- **Entries taken from a collection**
============

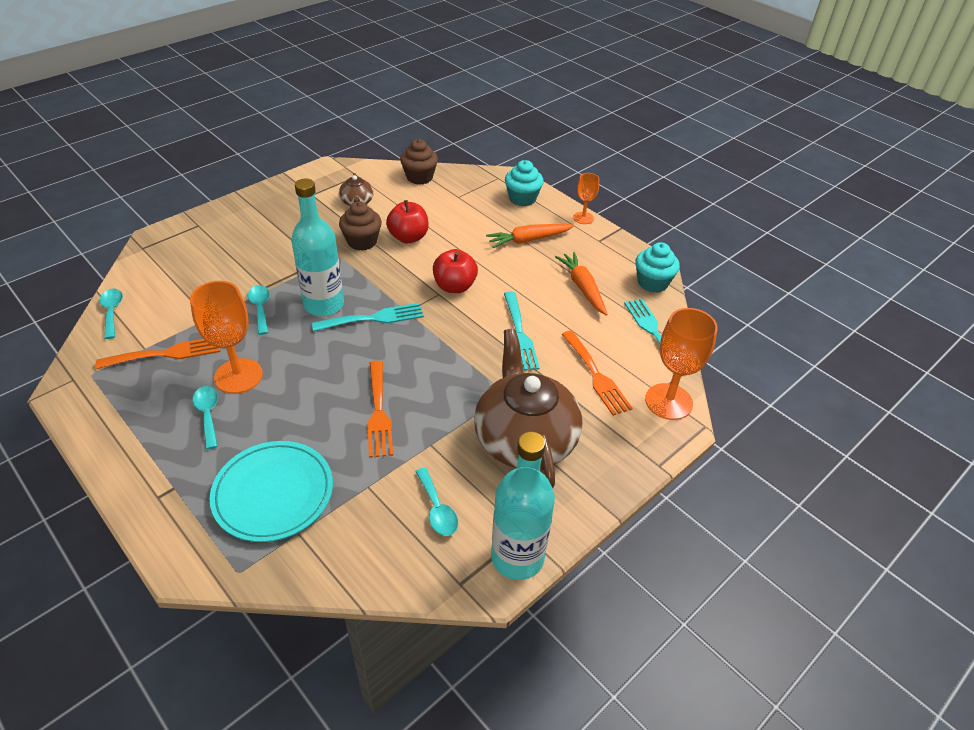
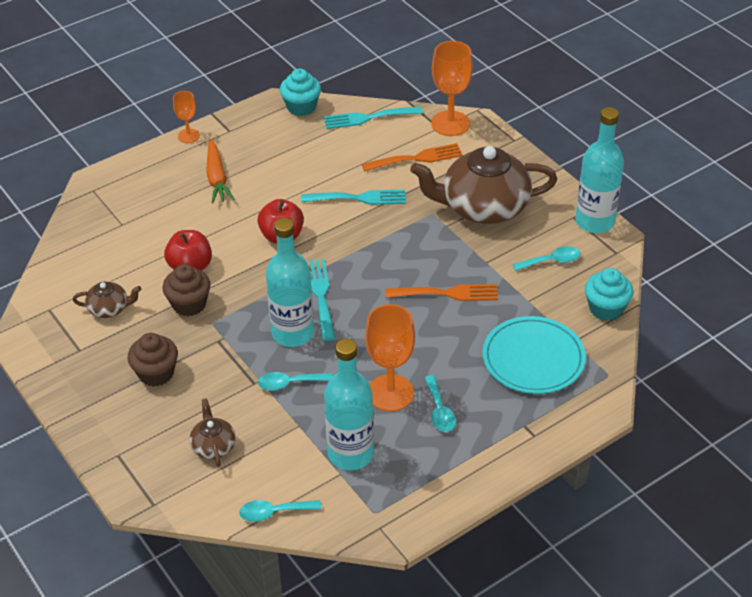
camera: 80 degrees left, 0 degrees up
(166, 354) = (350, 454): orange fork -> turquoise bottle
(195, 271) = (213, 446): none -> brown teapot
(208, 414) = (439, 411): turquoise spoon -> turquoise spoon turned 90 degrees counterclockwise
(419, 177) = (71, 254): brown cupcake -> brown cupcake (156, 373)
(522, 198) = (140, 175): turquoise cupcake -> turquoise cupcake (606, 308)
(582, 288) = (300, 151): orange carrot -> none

============

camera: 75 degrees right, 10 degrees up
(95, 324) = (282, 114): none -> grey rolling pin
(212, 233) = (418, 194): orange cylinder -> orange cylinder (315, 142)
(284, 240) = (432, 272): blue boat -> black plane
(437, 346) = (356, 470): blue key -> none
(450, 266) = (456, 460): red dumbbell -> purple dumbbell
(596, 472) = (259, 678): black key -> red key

============

- **Task to complete**
Look back at the entries above and repeat, unchanged, every line from the line holding "(419, 177) = (71, 254): brown" through the line holding "(582, 288) = (300, 151): orange".

- **Answer below**
(419, 177) = (71, 254): brown cupcake -> brown cupcake (156, 373)
(522, 198) = (140, 175): turquoise cupcake -> turquoise cupcake (606, 308)
(582, 288) = (300, 151): orange carrot -> none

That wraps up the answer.